__Exercise instructions__. Set all of the entries down again precisely as they are written.

(Entries shown begins)

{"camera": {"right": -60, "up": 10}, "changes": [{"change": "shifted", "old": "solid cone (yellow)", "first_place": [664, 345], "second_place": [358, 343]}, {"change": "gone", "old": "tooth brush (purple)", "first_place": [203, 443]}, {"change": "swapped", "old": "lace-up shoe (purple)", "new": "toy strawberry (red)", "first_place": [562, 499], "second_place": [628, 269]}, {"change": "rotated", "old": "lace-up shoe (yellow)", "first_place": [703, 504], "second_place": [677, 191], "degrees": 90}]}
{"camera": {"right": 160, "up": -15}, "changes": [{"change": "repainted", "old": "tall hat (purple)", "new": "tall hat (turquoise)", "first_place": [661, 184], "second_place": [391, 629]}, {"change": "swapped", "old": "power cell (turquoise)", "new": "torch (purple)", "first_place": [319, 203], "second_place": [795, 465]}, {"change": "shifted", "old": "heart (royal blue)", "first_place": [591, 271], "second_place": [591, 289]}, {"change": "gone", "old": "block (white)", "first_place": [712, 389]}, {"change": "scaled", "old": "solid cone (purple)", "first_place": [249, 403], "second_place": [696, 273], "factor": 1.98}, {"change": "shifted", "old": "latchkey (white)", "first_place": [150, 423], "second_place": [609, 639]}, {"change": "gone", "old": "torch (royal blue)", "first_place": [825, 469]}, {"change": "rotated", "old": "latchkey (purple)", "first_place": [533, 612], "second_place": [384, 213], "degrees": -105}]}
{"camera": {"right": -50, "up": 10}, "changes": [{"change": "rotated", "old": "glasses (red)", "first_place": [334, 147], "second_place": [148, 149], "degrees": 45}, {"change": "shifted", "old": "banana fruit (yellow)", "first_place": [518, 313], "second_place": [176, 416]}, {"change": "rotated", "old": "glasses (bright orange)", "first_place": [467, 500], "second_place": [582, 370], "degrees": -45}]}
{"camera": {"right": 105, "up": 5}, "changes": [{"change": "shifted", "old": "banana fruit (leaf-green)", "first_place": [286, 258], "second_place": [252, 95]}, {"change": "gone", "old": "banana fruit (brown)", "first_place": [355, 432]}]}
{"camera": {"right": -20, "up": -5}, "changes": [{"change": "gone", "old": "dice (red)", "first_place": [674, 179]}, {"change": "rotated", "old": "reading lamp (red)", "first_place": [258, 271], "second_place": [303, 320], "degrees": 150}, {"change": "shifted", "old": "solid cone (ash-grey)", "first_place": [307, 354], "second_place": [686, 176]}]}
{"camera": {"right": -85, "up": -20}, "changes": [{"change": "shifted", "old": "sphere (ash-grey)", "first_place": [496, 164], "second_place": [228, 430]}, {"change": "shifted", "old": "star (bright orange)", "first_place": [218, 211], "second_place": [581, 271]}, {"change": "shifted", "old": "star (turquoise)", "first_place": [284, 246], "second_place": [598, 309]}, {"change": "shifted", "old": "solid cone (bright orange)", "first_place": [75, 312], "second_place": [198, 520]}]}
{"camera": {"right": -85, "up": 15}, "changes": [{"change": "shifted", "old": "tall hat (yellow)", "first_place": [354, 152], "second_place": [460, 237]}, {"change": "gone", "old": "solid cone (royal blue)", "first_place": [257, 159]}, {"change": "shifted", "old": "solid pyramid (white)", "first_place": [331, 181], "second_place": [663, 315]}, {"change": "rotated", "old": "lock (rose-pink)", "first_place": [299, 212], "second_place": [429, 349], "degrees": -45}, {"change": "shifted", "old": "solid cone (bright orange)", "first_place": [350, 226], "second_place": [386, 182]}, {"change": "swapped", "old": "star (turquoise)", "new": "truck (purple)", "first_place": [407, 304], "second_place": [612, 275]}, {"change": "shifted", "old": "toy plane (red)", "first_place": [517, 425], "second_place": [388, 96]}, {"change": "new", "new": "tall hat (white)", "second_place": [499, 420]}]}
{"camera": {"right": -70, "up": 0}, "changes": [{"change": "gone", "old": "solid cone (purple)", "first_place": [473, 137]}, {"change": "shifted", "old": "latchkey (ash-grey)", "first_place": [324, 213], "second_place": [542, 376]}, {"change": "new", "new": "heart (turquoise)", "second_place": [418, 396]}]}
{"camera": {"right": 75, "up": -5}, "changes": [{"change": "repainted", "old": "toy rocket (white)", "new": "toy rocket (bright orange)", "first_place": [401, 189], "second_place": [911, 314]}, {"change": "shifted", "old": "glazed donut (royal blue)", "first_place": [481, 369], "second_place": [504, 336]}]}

(Entries shown ends)

__Result below__.
{"camera": {"right": -60, "up": 10}, "changes": [{"change": "shifted", "old": "solid cone (yellow)", "first_place": [664, 345], "second_place": [358, 343]}, {"change": "gone", "old": "tooth brush (purple)", "first_place": [203, 443]}, {"change": "swapped", "old": "lace-up shoe (purple)", "new": "toy strawberry (red)", "first_place": [562, 499], "second_place": [628, 269]}, {"change": "rotated", "old": "lace-up shoe (yellow)", "first_place": [703, 504], "second_place": [677, 191], "degrees": 90}]}
{"camera": {"right": 160, "up": -15}, "changes": [{"change": "repainted", "old": "tall hat (purple)", "new": "tall hat (turquoise)", "first_place": [661, 184], "second_place": [391, 629]}, {"change": "swapped", "old": "power cell (turquoise)", "new": "torch (purple)", "first_place": [319, 203], "second_place": [795, 465]}, {"change": "shifted", "old": "heart (royal blue)", "first_place": [591, 271], "second_place": [591, 289]}, {"change": "gone", "old": "block (white)", "first_place": [712, 389]}, {"change": "scaled", "old": "solid cone (purple)", "first_place": [249, 403], "second_place": [696, 273], "factor": 1.98}, {"change": "shifted", "old": "latchkey (white)", "first_place": [150, 423], "second_place": [609, 639]}, {"change": "gone", "old": "torch (royal blue)", "first_place": [825, 469]}, {"change": "rotated", "old": "latchkey (purple)", "first_place": [533, 612], "second_place": [384, 213], "degrees": -105}]}
{"camera": {"right": -50, "up": 10}, "changes": [{"change": "rotated", "old": "glasses (red)", "first_place": [334, 147], "second_place": [148, 149], "degrees": 45}, {"change": "shifted", "old": "banana fruit (yellow)", "first_place": [518, 313], "second_place": [176, 416]}, {"change": "rotated", "old": "glasses (bright orange)", "first_place": [467, 500], "second_place": [582, 370], "degrees": -45}]}
{"camera": {"right": 105, "up": 5}, "changes": [{"change": "shifted", "old": "banana fruit (leaf-green)", "first_place": [286, 258], "second_place": [252, 95]}, {"change": "gone", "old": "banana fruit (brown)", "first_place": [355, 432]}]}
{"camera": {"right": -20, "up": -5}, "changes": [{"change": "gone", "old": "dice (red)", "first_place": [674, 179]}, {"change": "rotated", "old": "reading lamp (red)", "first_place": [258, 271], "second_place": [303, 320], "degrees": 150}, {"change": "shifted", "old": "solid cone (ash-grey)", "first_place": [307, 354], "second_place": [686, 176]}]}
{"camera": {"right": -85, "up": -20}, "changes": [{"change": "shifted", "old": "sphere (ash-grey)", "first_place": [496, 164], "second_place": [228, 430]}, {"change": "shifted", "old": "star (bright orange)", "first_place": [218, 211], "second_place": [581, 271]}, {"change": "shifted", "old": "star (turquoise)", "first_place": [284, 246], "second_place": [598, 309]}, {"change": "shifted", "old": "solid cone (bright orange)", "first_place": [75, 312], "second_place": [198, 520]}]}
{"camera": {"right": -85, "up": 15}, "changes": [{"change": "shifted", "old": "tall hat (yellow)", "first_place": [354, 152], "second_place": [460, 237]}, {"change": "gone", "old": "solid cone (royal blue)", "first_place": [257, 159]}, {"change": "shifted", "old": "solid pyramid (white)", "first_place": [331, 181], "second_place": [663, 315]}, {"change": "rotated", "old": "lock (rose-pink)", "first_place": [299, 212], "second_place": [429, 349], "degrees": -45}, {"change": "shifted", "old": "solid cone (bright orange)", "first_place": [350, 226], "second_place": [386, 182]}, {"change": "swapped", "old": "star (turquoise)", "new": "truck (purple)", "first_place": [407, 304], "second_place": [612, 275]}, {"change": "shifted", "old": "toy plane (red)", "first_place": [517, 425], "second_place": [388, 96]}, {"change": "new", "new": "tall hat (white)", "second_place": [499, 420]}]}
{"camera": {"right": -70, "up": 0}, "changes": [{"change": "gone", "old": "solid cone (purple)", "first_place": [473, 137]}, {"change": "shifted", "old": "latchkey (ash-grey)", "first_place": [324, 213], "second_place": [542, 376]}, {"change": "new", "new": "heart (turquoise)", "second_place": [418, 396]}]}
{"camera": {"right": 75, "up": -5}, "changes": [{"change": "repainted", "old": "toy rocket (white)", "new": "toy rocket (bright orange)", "first_place": [401, 189], "second_place": [911, 314]}, {"change": "shifted", "old": "glazed donut (royal blue)", "first_place": [481, 369], "second_place": [504, 336]}]}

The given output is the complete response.